• TASK GOAL:
In the records below, the line with "cyan brick A2:B2" opens the range and the line with "white round brick B8:C9 level 2 -> none" closes it; print that range exactly and nothing else.
** Opening INFORMATION block **
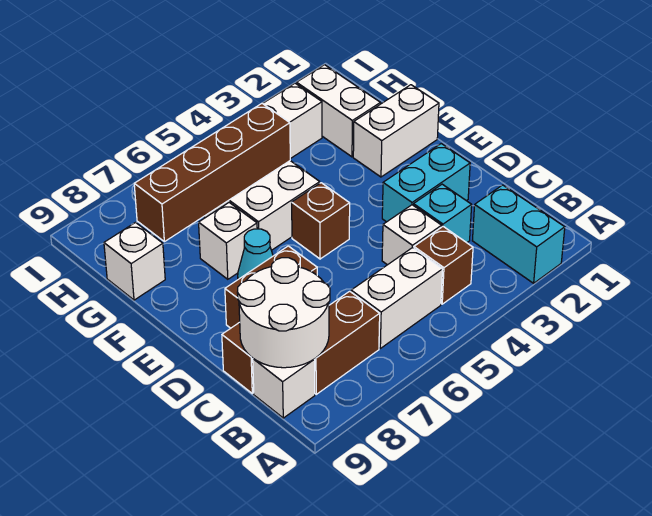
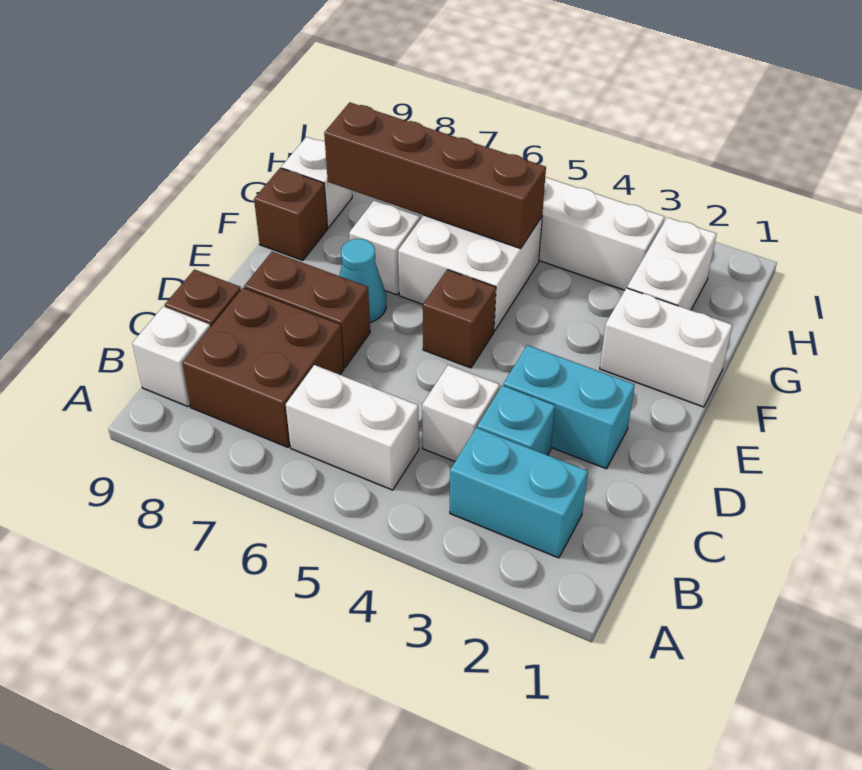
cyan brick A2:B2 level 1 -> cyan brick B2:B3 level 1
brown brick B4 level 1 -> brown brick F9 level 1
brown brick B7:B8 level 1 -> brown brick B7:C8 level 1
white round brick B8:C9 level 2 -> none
** Closing INFORMATION block **
** Opening INFORMATION block **
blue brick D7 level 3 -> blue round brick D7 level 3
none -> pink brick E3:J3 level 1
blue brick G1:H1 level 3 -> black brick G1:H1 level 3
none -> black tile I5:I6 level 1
** Closing INFORMATION block **
** Opening INFORMATION block **
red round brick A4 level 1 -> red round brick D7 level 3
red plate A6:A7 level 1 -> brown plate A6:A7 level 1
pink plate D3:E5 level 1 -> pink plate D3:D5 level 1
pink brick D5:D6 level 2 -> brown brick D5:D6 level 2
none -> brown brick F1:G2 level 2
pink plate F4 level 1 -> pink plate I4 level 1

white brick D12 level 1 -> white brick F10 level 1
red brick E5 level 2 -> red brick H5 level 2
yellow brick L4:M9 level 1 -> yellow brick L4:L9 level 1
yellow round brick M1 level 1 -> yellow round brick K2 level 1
** Closing INFORMATION block **
• WORKED SOLUTION:
cyan brick A2:B2 level 1 -> cyan brick B2:B3 level 1
brown brick B4 level 1 -> brown brick F9 level 1
brown brick B7:B8 level 1 -> brown brick B7:C8 level 1
white round brick B8:C9 level 2 -> none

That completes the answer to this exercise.